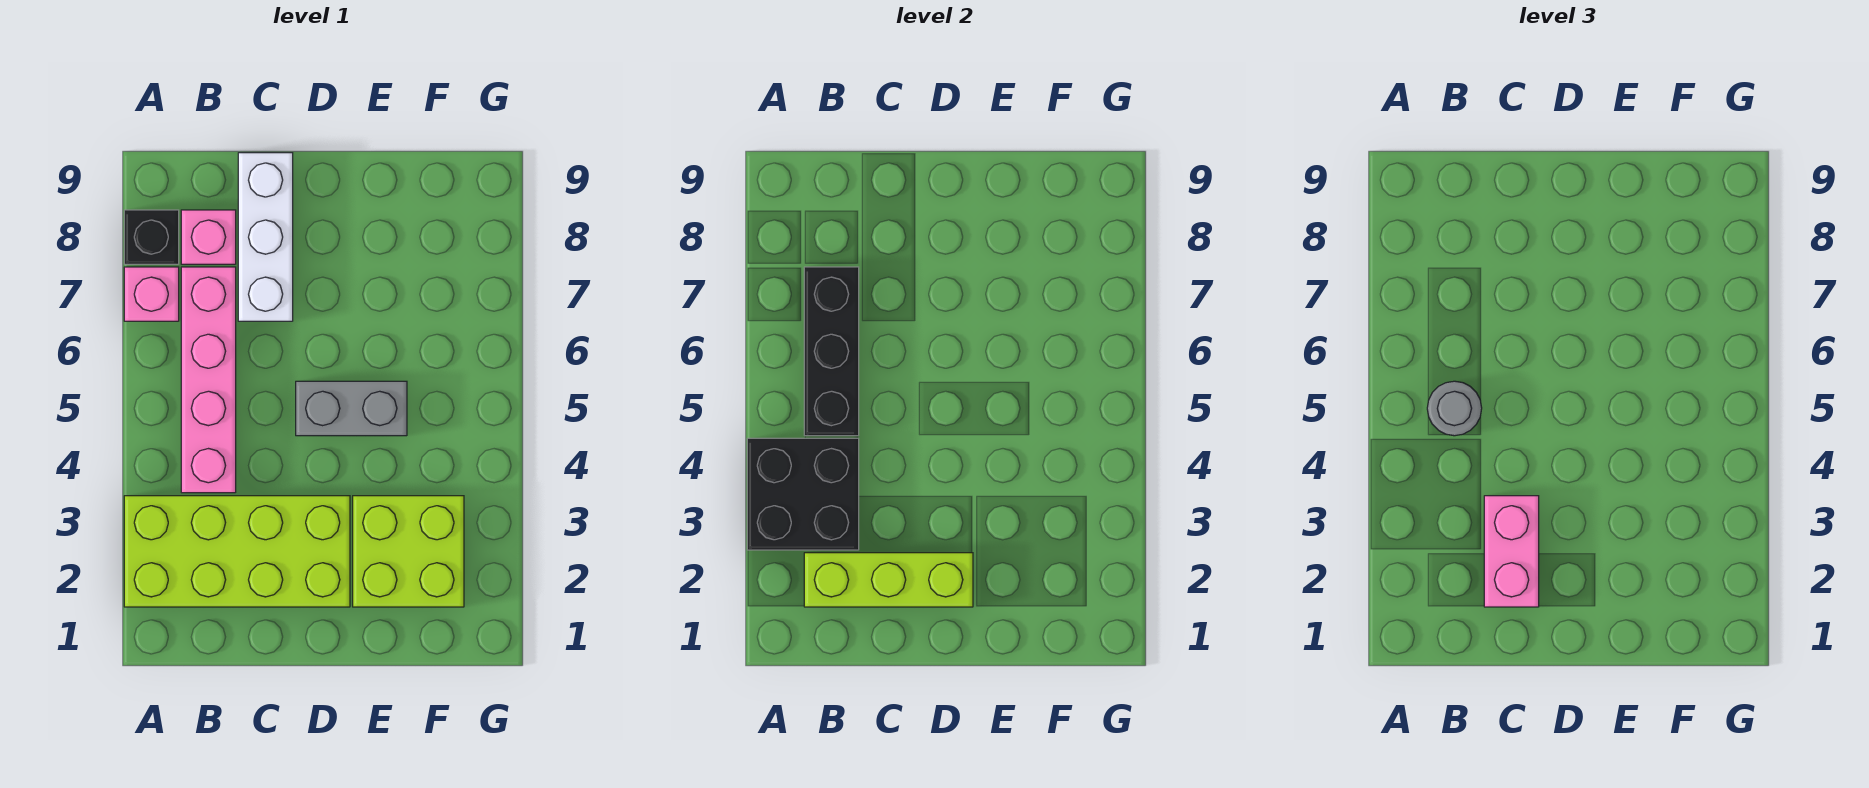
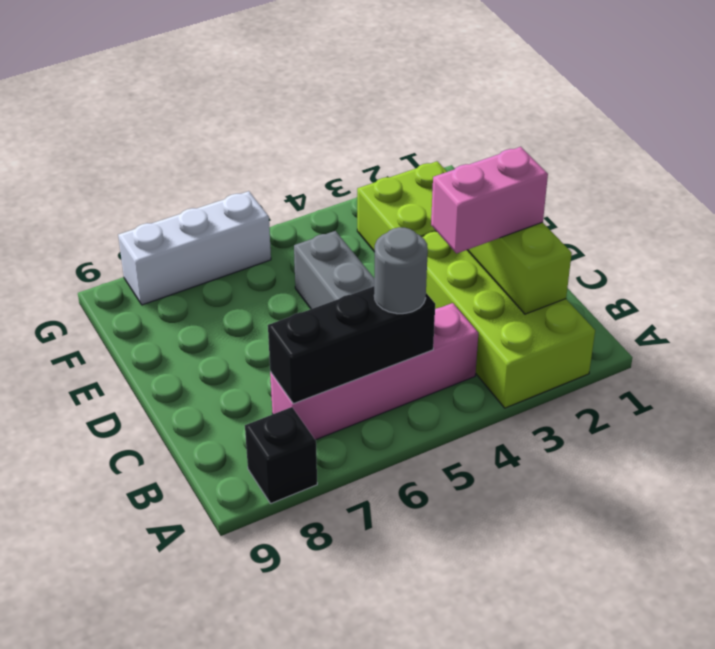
black brick A3:B4 level 2 -> none
pink brick A7 level 1 -> none
pink brick B8 level 1 -> none
white brick C7:C9 level 1 -> white brick G6:G8 level 1

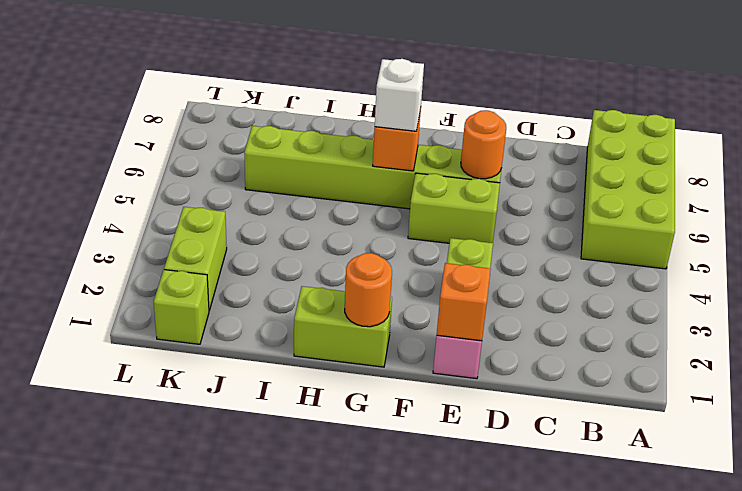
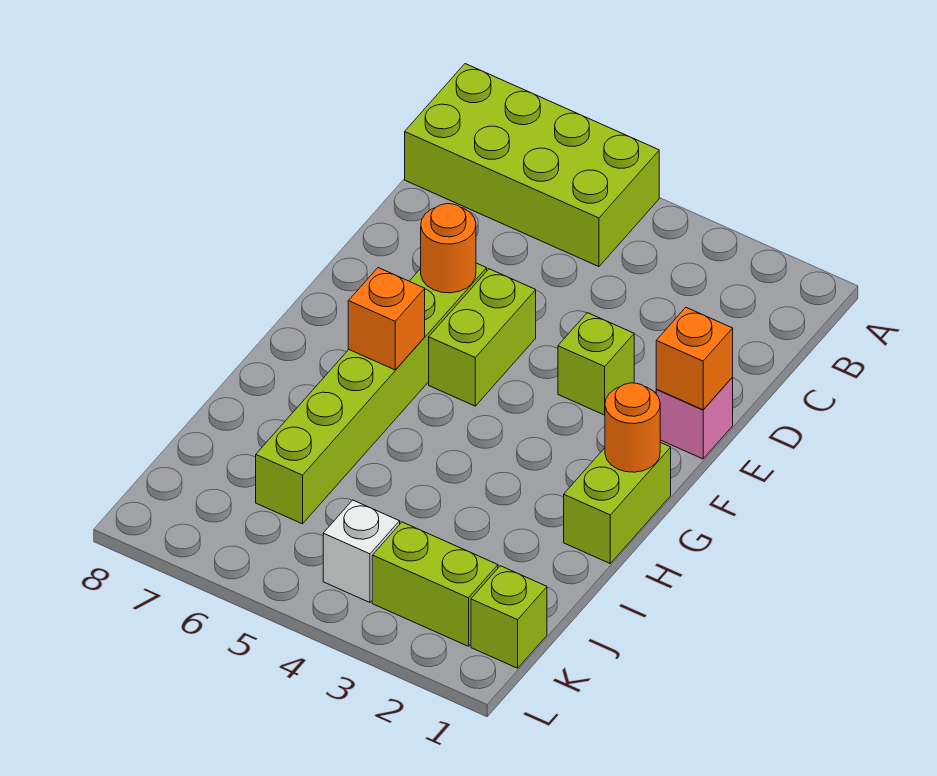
white brick G6 level 3 -> white brick K4 level 1

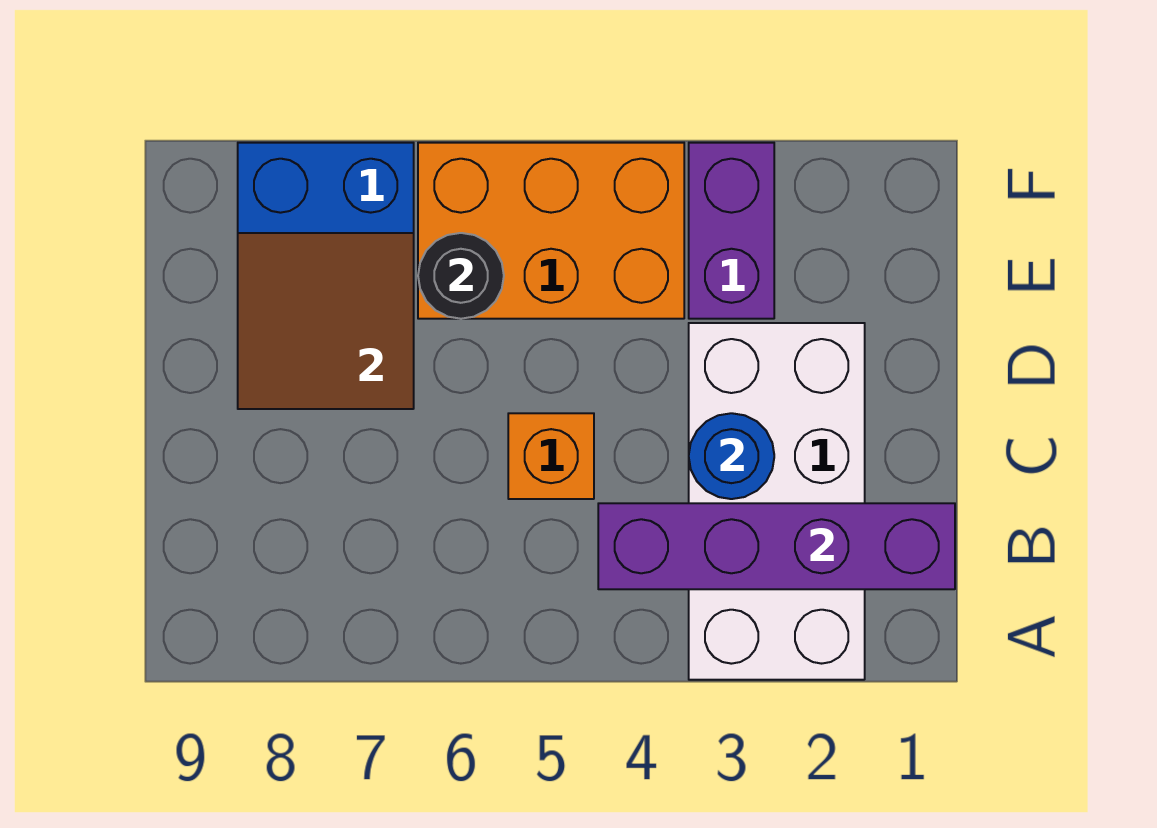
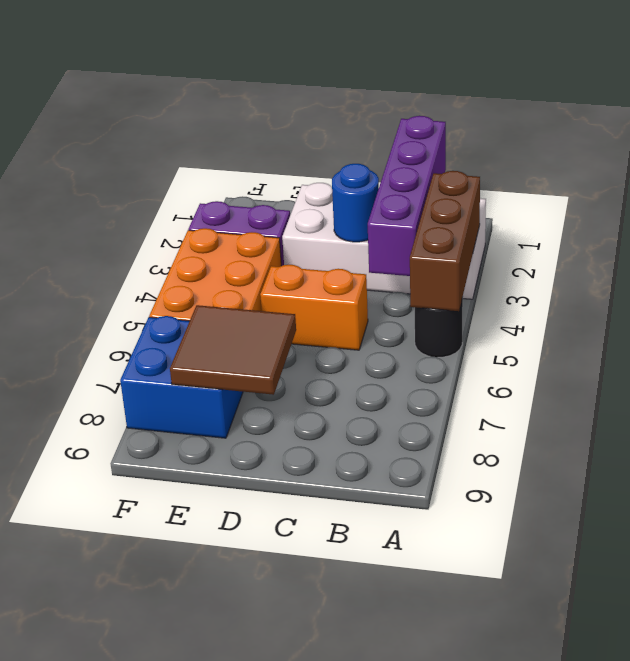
none -> brown brick A3:A5 level 2
orange brick C5 level 1 -> orange brick C5:D5 level 1
black round brick E6 level 2 -> black round brick A5 level 1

━━━━━━━━━━━━━━━━━━━━━━━━━━━━━━

> [Task directions]:
Would you please repeat all the data word for word, but without the pictures?

> [Reply]:
black brick A3:B4 level 2 -> none
pink brick A7 level 1 -> none
pink brick B8 level 1 -> none
white brick C7:C9 level 1 -> white brick G6:G8 level 1

white brick G6 level 3 -> white brick K4 level 1

none -> brown brick A3:A5 level 2
orange brick C5 level 1 -> orange brick C5:D5 level 1
black round brick E6 level 2 -> black round brick A5 level 1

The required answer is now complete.